Start of Extracted data

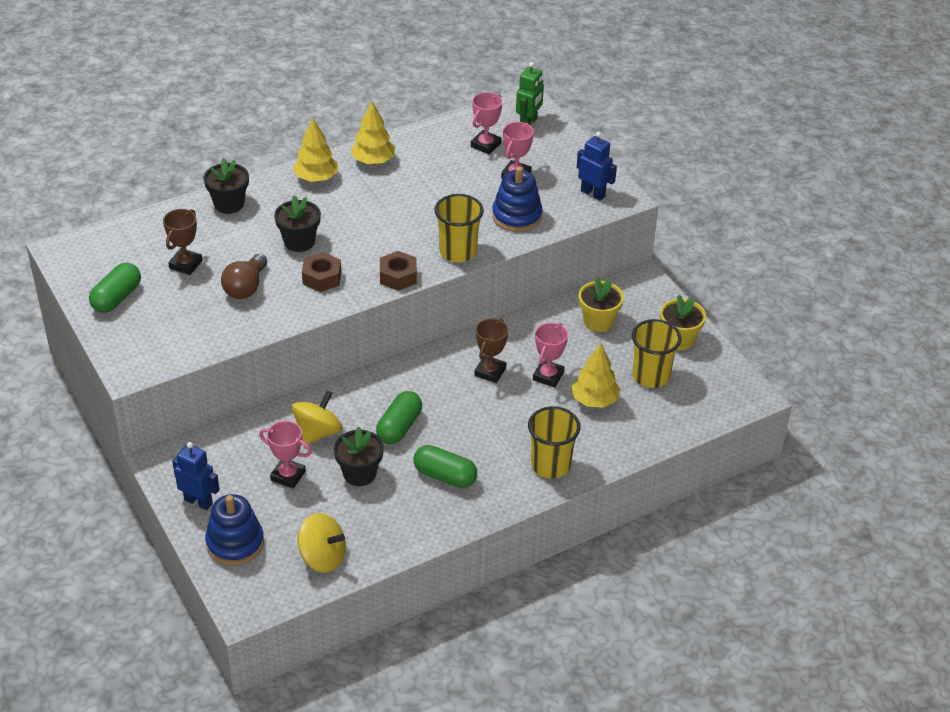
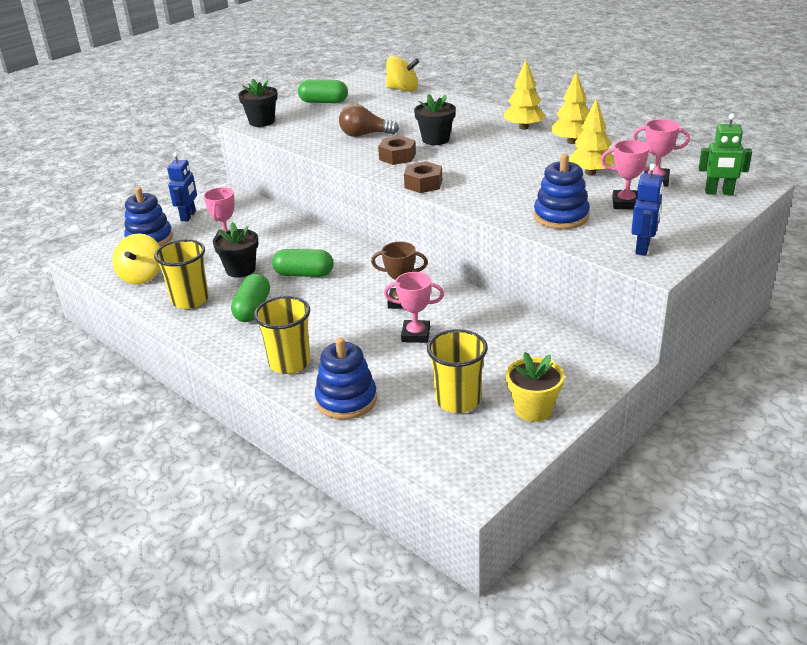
camera: 75 degrees right, 10 degrees down
brown trophy [163,209,202,275] -> none
black flower pot [203,158,249,214] -> black flower pot moved to [238,79,278,127]
yellow spinning top [292,390,343,444] -> yellow spinning top moved to [386,55,419,92]
yellow cup [434,194,484,262] -> yellow cup moved to [154,239,209,309]
yellow tree [572,343,620,408] -> yellow tree moved to [569,99,615,175]
yellow flower pot [579,277,624,332] -> none
none -> blue stacking toy [315,337,377,420]

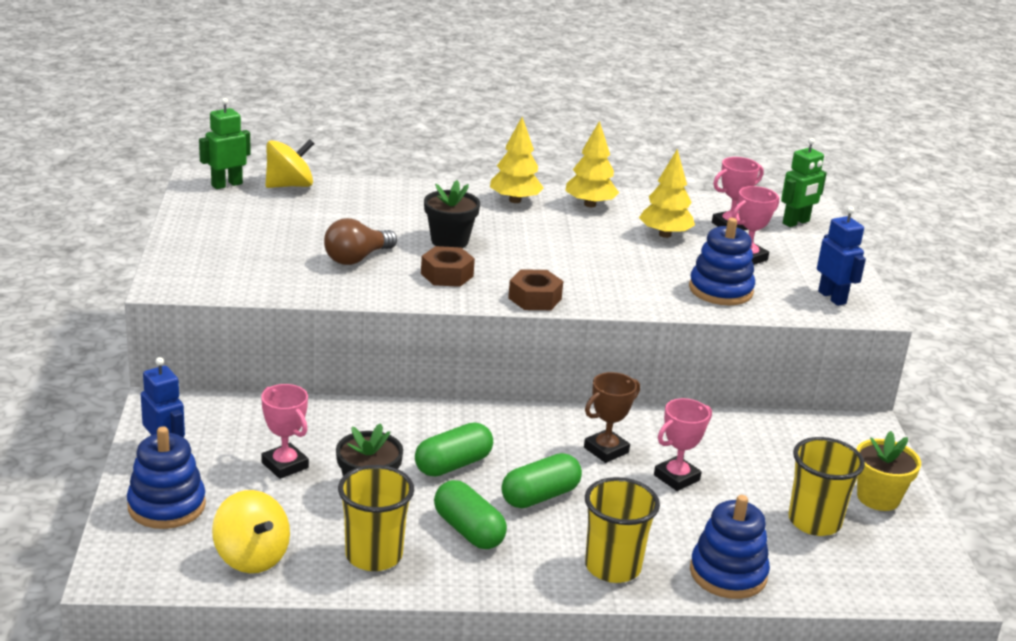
camera: 50 degrees left, 5 degrees down
black flower pot [238,79,278,127] -> none
green capsule [298,80,348,103] -> green capsule moved to [501,453,582,508]
none -> green robot [199,98,251,189]

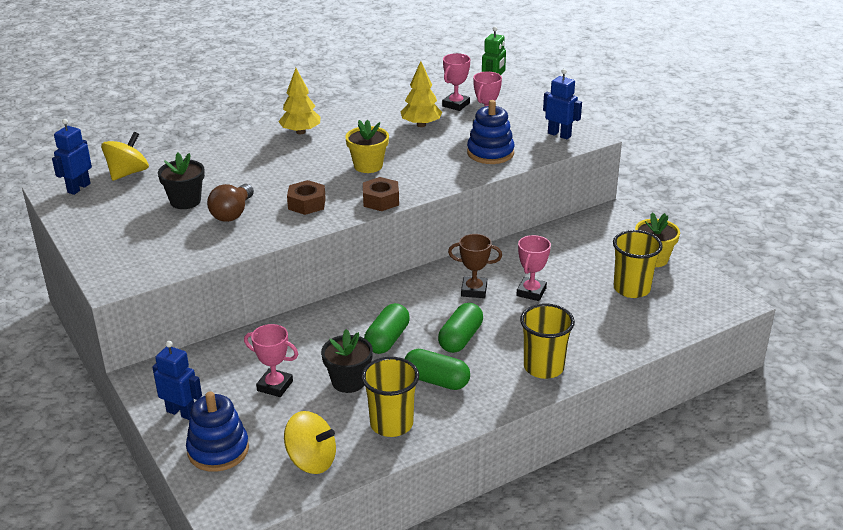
camera: 25 degrees left, 5 degrees up
green robot [199,98,251,189] -> blue robot [52,119,92,195]
black flower pot [424,180,480,248] -> black flower pot moved to [158,153,205,209]
yellow tree [565,121,619,207] -> none
brown trophy [584,372,640,463] -> brown trophy turned 75 degrees clockwise [448,234,502,298]
blue stacking toy [690,495,770,599] -> none
none -> yellow flower pot [345,120,389,173]

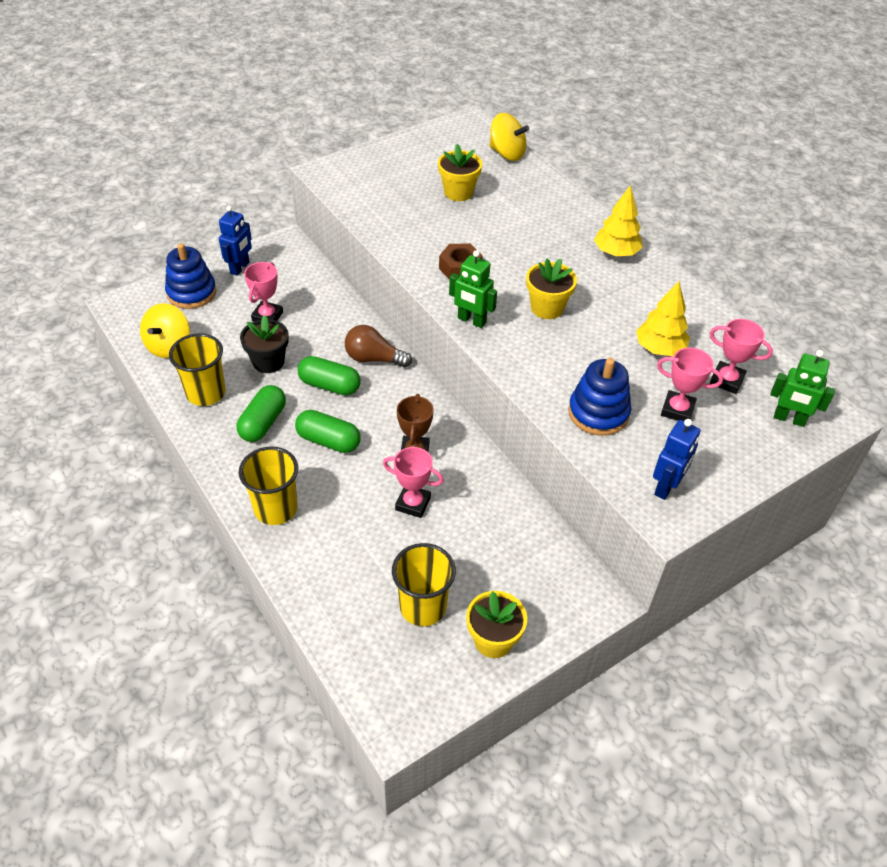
camera: 85 degrees right, 15 degrees up
blue robot [52,119,92,195] -> none
black flower pot [158,153,205,209] -> yellow flower pot [438,144,482,201]
brown light bulb [207,184,254,222] -> brown light bulb moved to [345,325,412,368]
brown nut [363,177,399,211] -> green robot [449,250,497,328]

End of Extracted data

Task objective: Return exactly the lines of the material above, starting at the line containing "black flower pot [424,180,480,248]" and finishing at the line containing "black flower pot [158,153,205,209]", without any pictures.

Problem solution:
black flower pot [424,180,480,248] -> black flower pot moved to [158,153,205,209]
yellow tree [565,121,619,207] -> none
brown trophy [584,372,640,463] -> brown trophy turned 75 degrees clockwise [448,234,502,298]
blue stacking toy [690,495,770,599] -> none
none -> yellow flower pot [345,120,389,173]

camera: 85 degrees right, 15 degrees up
blue robot [52,119,92,195] -> none
black flower pot [158,153,205,209] -> yellow flower pot [438,144,482,201]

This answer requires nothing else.